* [TASK TO CARRY OUT] The entries that follow include a run beginning at the line with "brown plate E2:F3" and ending at the line with "grey plate O6:O8"; restate that run word for word and leave the rest out.

* [RECORDS]
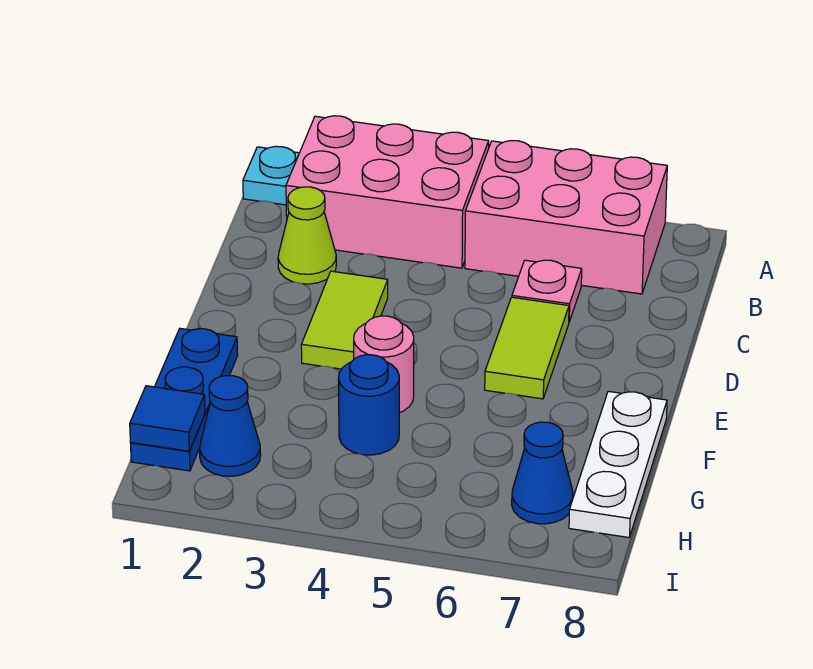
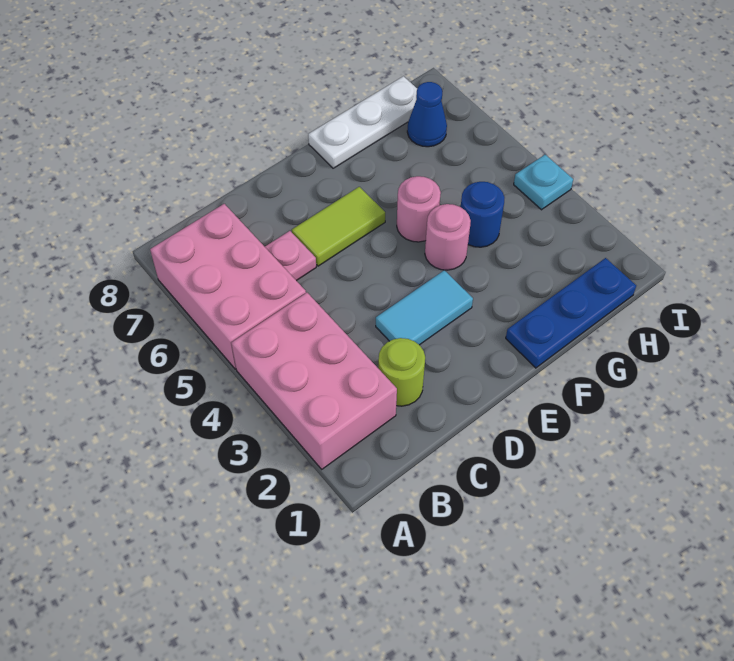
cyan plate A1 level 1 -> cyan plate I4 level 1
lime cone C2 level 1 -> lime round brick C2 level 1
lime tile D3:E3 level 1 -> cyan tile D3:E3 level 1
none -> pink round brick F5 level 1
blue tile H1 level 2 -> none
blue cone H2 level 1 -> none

* * *

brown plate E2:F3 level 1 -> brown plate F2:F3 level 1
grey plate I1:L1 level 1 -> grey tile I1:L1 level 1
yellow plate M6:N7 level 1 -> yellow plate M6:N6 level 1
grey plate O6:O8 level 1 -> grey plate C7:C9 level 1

* [TASK OUTPUT]
brown plate E2:F3 level 1 -> brown plate F2:F3 level 1
grey plate I1:L1 level 1 -> grey tile I1:L1 level 1
yellow plate M6:N7 level 1 -> yellow plate M6:N6 level 1
grey plate O6:O8 level 1 -> grey plate C7:C9 level 1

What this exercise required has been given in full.